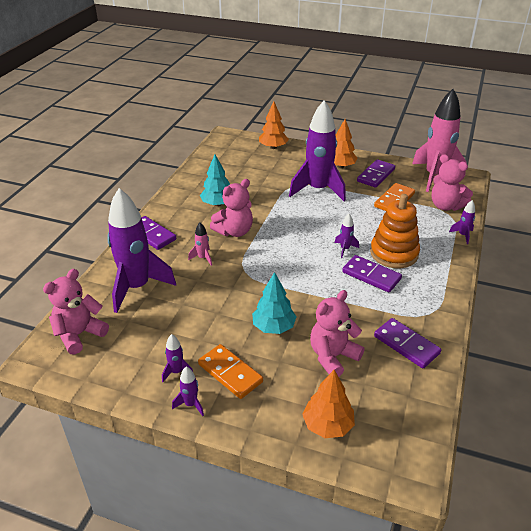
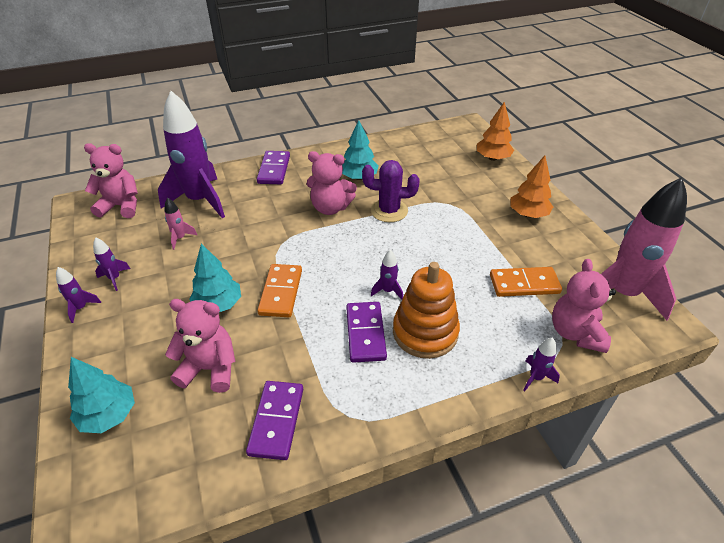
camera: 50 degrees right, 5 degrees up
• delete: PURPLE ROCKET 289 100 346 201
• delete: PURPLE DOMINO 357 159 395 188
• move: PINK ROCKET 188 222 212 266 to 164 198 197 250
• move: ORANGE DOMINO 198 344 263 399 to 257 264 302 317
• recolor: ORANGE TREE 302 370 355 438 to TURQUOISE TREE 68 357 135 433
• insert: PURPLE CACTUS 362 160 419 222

* [Task objective]:
Restate the listing word for word. Pictures do not belong in the copy.

* [Your solution]:
camera: 50 degrees right, 5 degrees up
• delete: PURPLE ROCKET 289 100 346 201
• delete: PURPLE DOMINO 357 159 395 188
• move: PINK ROCKET 188 222 212 266 to 164 198 197 250
• move: ORANGE DOMINO 198 344 263 399 to 257 264 302 317
• recolor: ORANGE TREE 302 370 355 438 to TURQUOISE TREE 68 357 135 433
• insert: PURPLE CACTUS 362 160 419 222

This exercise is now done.